_ABOUT THIS TASK_
Your copy of the entries below should hold exactly the lines from the one containing "(307, 296) = (349, 332): red" to the one containing "(583, 209) = (500, 217): black", inclusive, and no pictures.

_RECORDS FOR THE TASK_
****
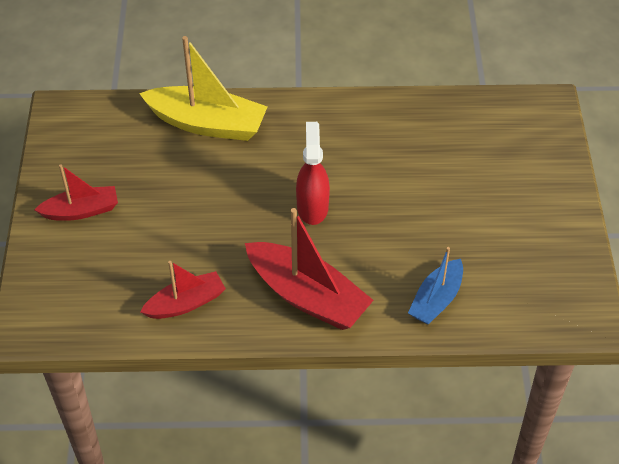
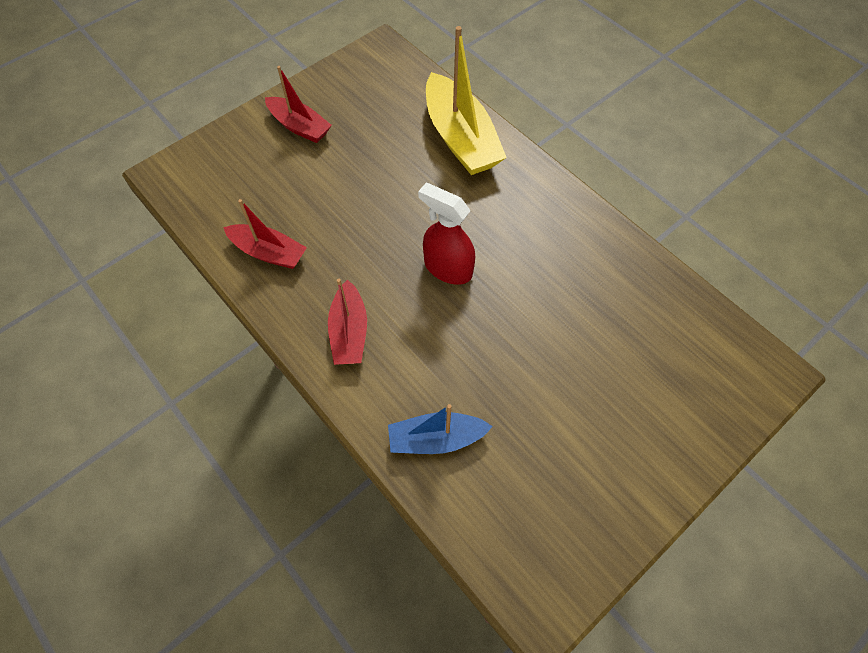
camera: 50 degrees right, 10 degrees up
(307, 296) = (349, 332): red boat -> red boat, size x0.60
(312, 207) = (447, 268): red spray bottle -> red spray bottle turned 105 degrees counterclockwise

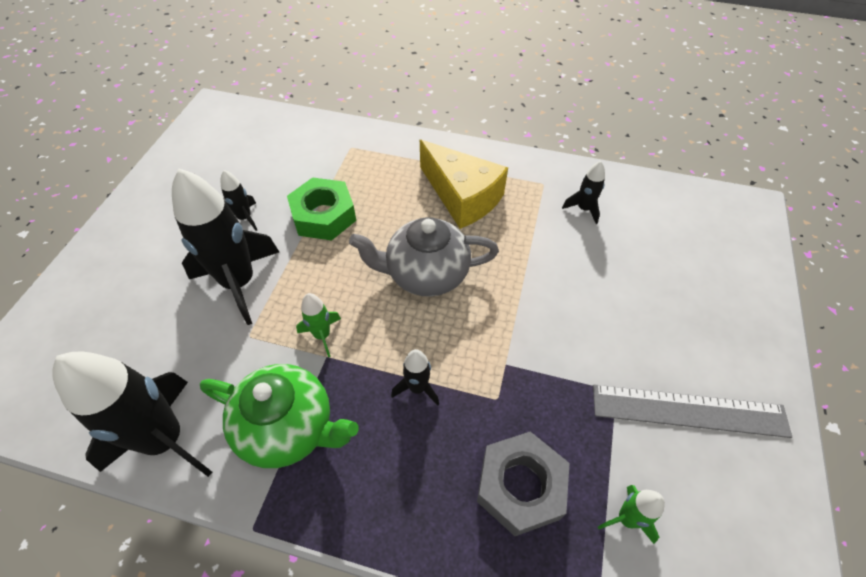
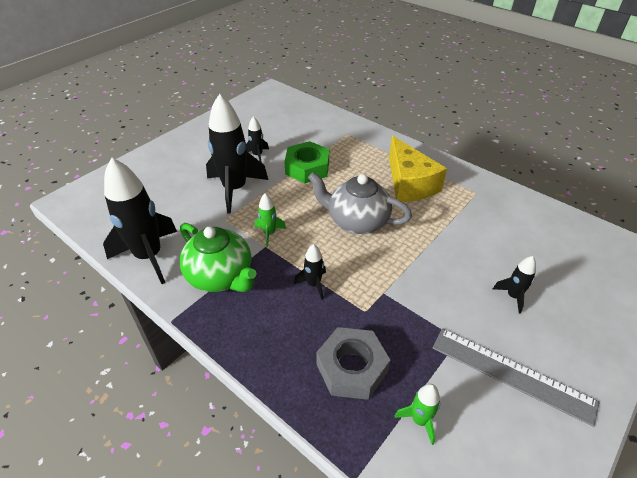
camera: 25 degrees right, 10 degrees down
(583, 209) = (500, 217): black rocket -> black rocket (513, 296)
****
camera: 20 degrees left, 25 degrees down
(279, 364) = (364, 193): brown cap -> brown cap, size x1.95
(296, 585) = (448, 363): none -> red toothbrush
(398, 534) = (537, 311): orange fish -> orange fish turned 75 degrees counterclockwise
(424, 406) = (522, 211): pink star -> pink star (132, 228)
****
_RESULT FOR THIS EXERCISE_
(307, 296) = (349, 332): red boat -> red boat, size x0.60
(312, 207) = (447, 268): red spray bottle -> red spray bottle turned 105 degrees counterclockwise

camera: 25 degrees right, 10 degrees down
(583, 209) = (500, 217): black rocket -> black rocket (513, 296)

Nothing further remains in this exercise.